[DIRECTIONS FOR THIS TASK]
Reproduce the section of the listing that begins at the line containing "D2: none -> LED (A VA, K GND)" and finishes at the line containing "SW3: button (SIG4, VA) -> button (GND, VA)". Include both end lines and nothing beyond them.

*** MATERIAL PROVIDED

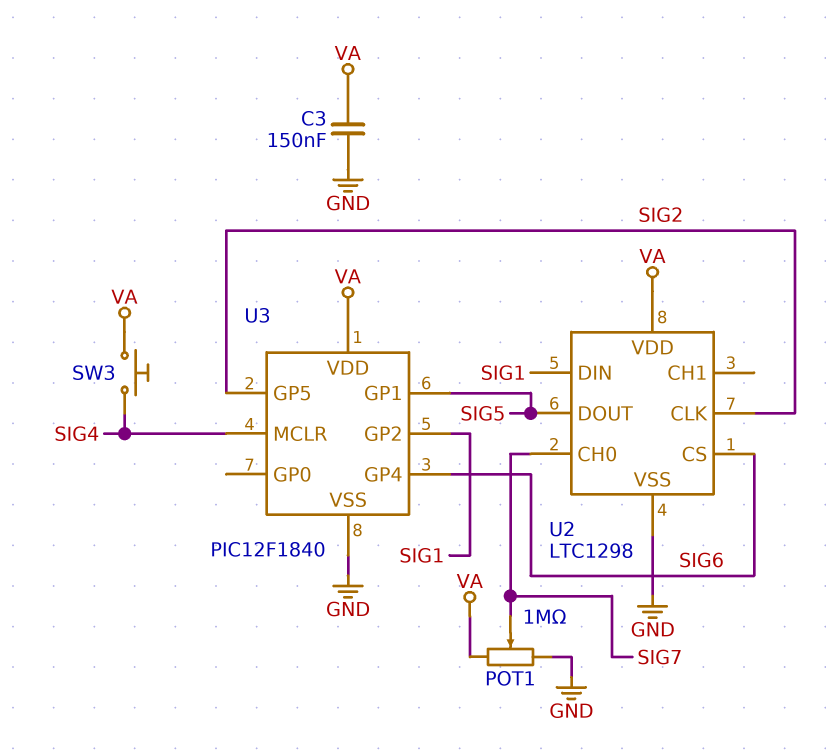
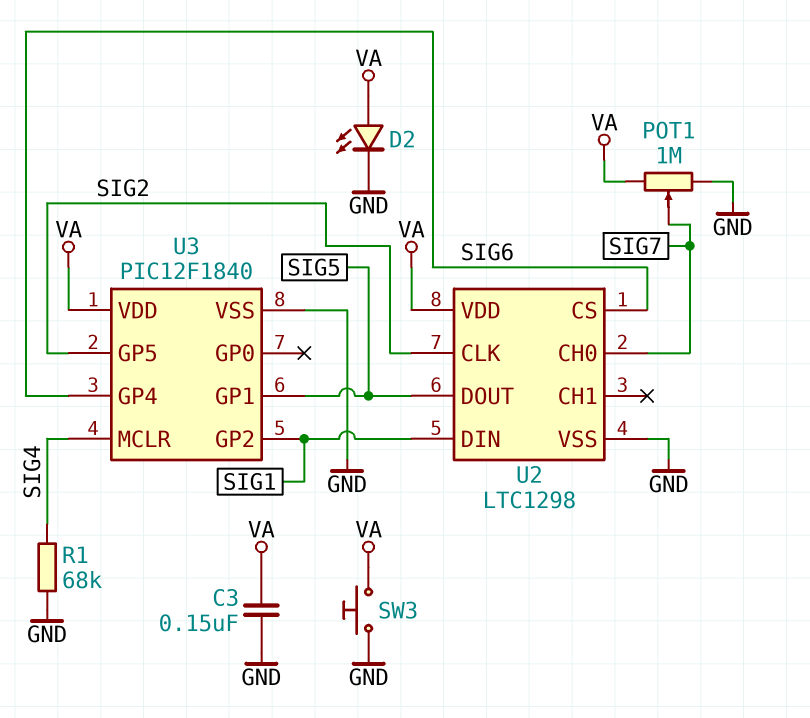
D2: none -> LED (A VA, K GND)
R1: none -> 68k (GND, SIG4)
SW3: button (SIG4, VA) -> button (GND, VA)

******
*** MATERIAL PROVIDED

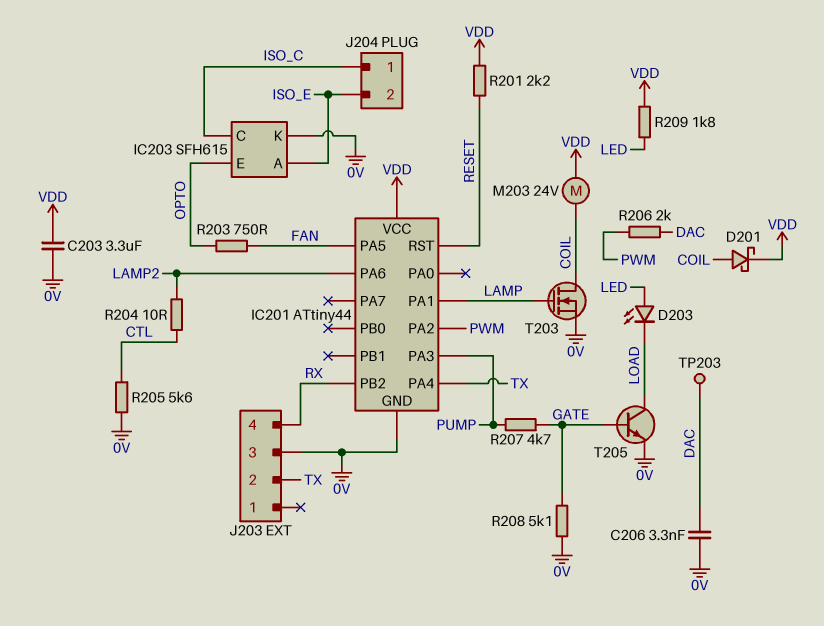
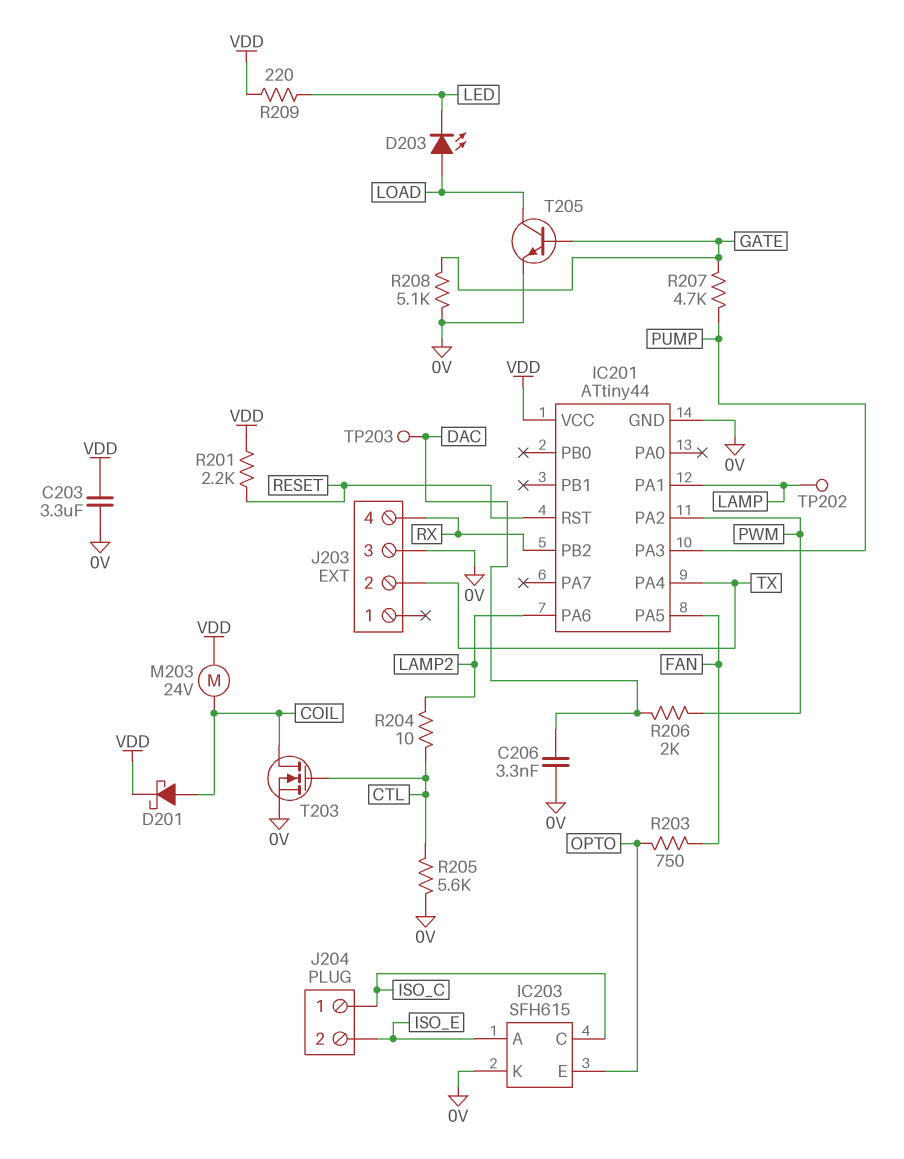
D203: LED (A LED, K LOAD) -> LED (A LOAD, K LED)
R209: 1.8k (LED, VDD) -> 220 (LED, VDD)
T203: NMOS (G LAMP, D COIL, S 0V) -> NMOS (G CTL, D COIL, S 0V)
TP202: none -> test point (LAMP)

******
*** MATERIAL PROVIDED

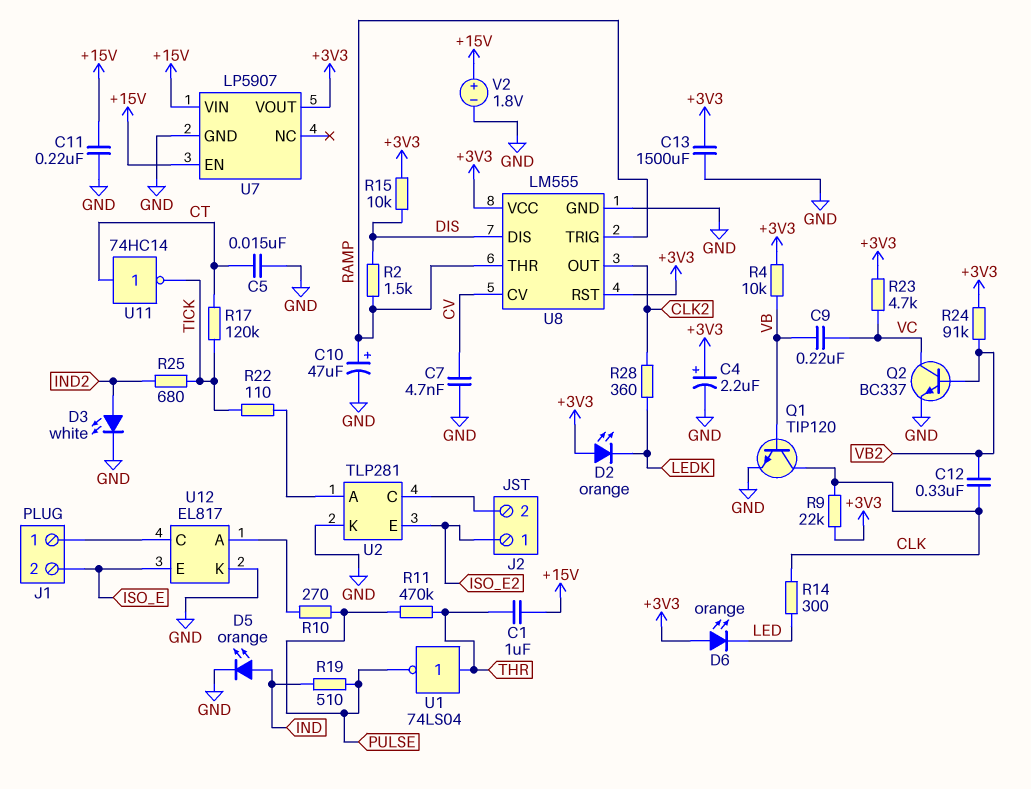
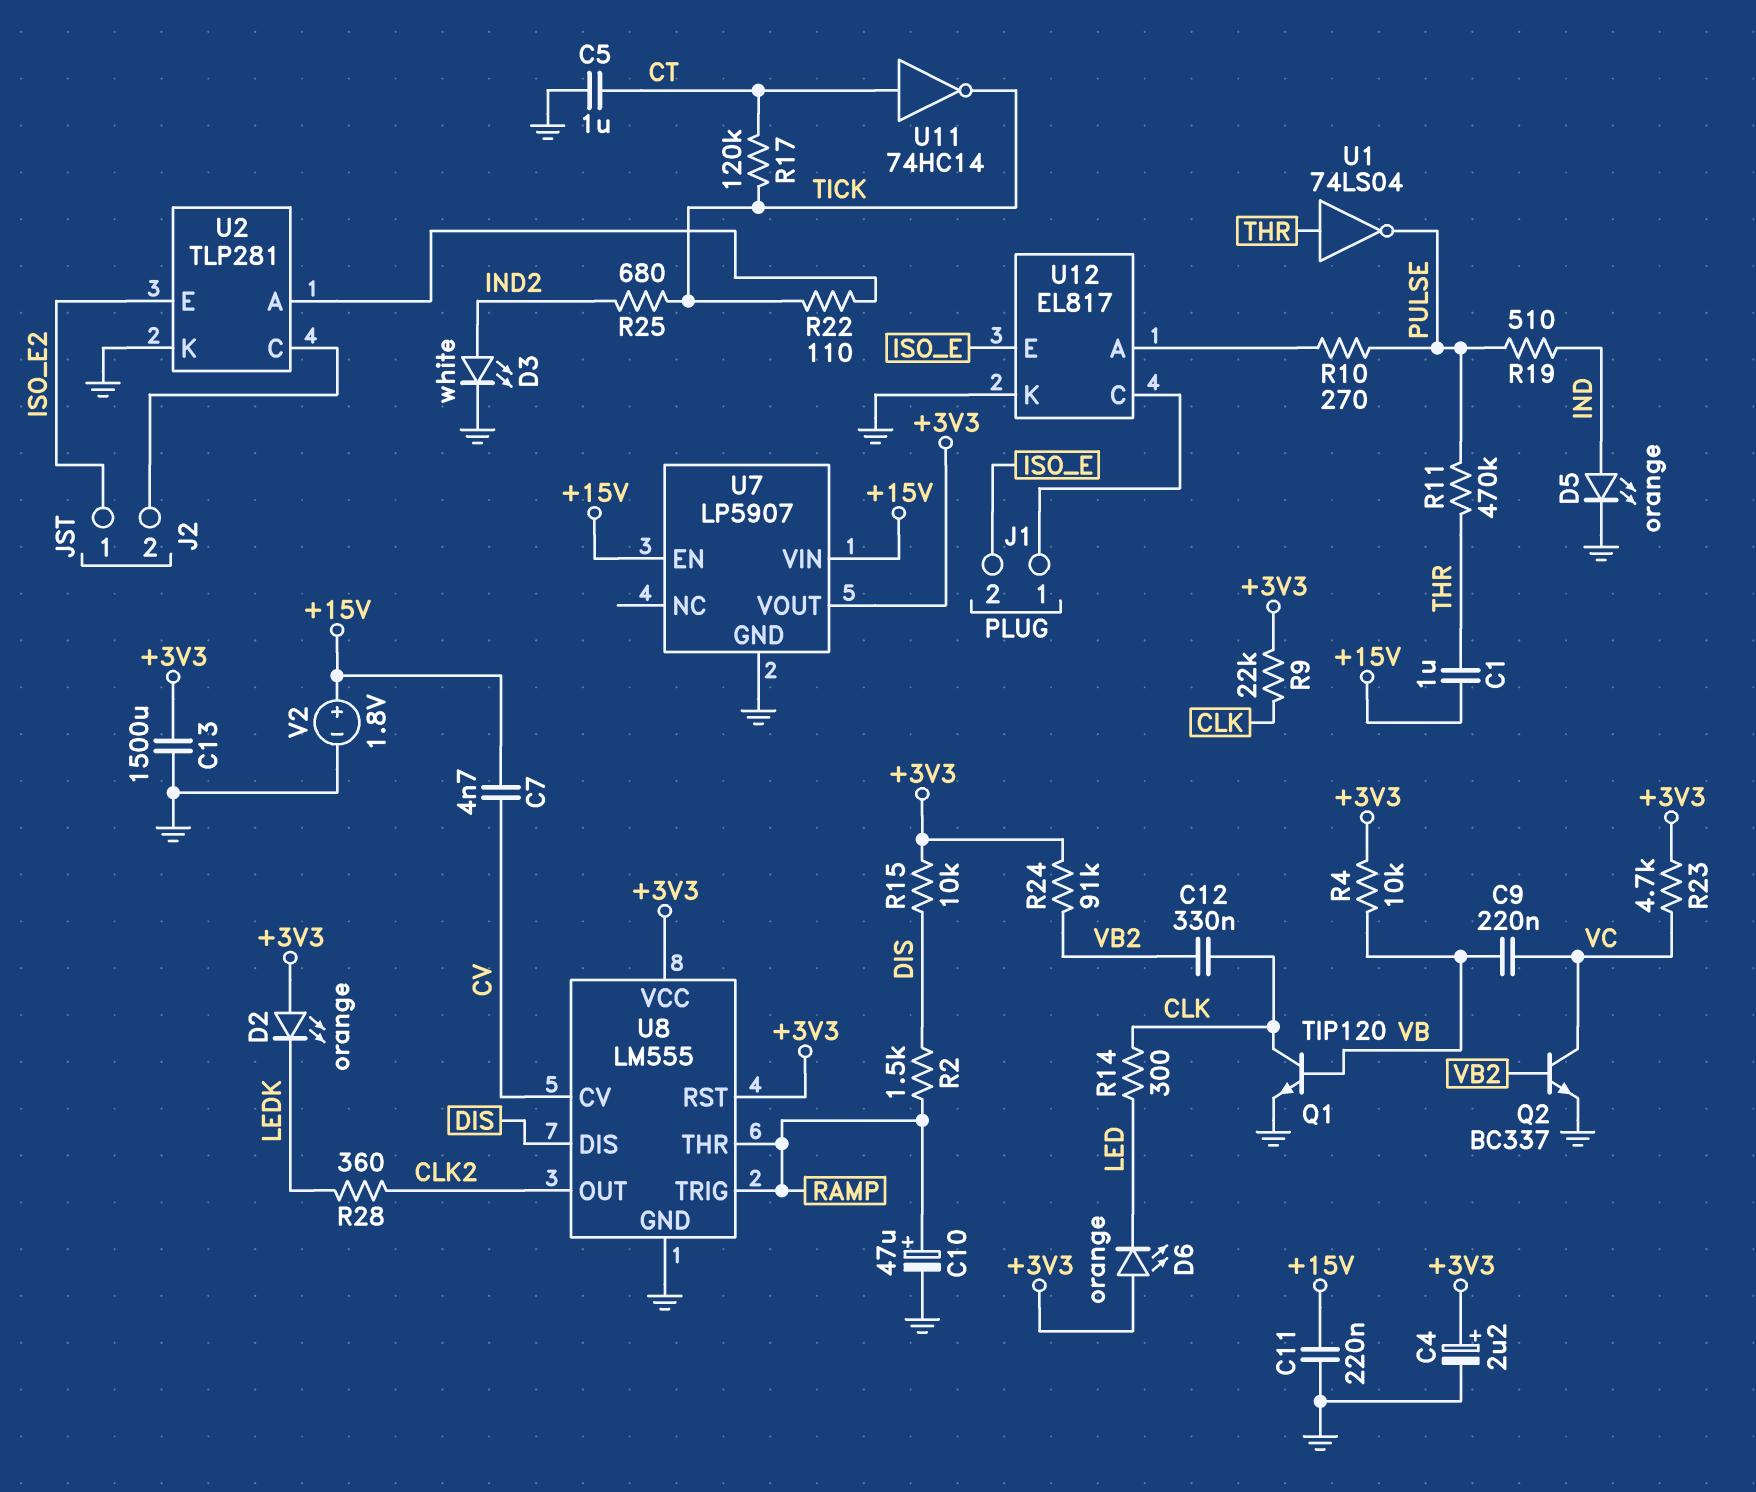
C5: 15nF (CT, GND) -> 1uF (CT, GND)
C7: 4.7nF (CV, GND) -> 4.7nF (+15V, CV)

******

[SOLUTION TO THIS PROBLEM]
D2: none -> LED (A VA, K GND)
R1: none -> 68k (GND, SIG4)
SW3: button (SIG4, VA) -> button (GND, VA)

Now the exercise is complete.